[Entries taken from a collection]

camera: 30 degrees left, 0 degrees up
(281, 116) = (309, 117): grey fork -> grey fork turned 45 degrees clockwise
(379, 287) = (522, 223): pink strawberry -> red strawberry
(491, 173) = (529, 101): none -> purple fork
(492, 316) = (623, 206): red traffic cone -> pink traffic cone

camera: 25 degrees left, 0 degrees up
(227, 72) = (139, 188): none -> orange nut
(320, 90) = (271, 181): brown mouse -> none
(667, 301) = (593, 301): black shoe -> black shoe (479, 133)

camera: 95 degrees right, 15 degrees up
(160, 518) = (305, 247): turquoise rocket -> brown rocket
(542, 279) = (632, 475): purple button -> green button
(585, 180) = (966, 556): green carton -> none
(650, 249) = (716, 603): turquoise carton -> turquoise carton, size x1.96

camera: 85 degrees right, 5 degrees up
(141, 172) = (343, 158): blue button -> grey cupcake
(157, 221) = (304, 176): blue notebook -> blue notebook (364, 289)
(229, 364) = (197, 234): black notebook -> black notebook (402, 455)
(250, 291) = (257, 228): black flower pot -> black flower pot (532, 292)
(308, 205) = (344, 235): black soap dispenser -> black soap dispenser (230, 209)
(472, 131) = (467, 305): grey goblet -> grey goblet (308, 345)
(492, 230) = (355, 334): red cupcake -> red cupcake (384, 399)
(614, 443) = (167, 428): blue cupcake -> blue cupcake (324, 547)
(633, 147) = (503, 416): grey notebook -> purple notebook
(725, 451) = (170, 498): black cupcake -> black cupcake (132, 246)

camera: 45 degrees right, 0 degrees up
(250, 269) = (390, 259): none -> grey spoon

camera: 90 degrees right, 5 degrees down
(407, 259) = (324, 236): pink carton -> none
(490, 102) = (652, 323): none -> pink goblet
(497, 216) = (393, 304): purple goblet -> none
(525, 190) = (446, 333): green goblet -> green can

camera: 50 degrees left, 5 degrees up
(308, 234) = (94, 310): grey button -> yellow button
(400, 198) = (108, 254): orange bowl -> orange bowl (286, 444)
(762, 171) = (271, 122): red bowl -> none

| The problem |
Which lines of the data contain the string "blue"? Copy each of them.

| Result of this task |
(141, 172) = (343, 158): blue button -> grey cupcake
(157, 221) = (304, 176): blue notebook -> blue notebook (364, 289)
(614, 443) = (167, 428): blue cupcake -> blue cupcake (324, 547)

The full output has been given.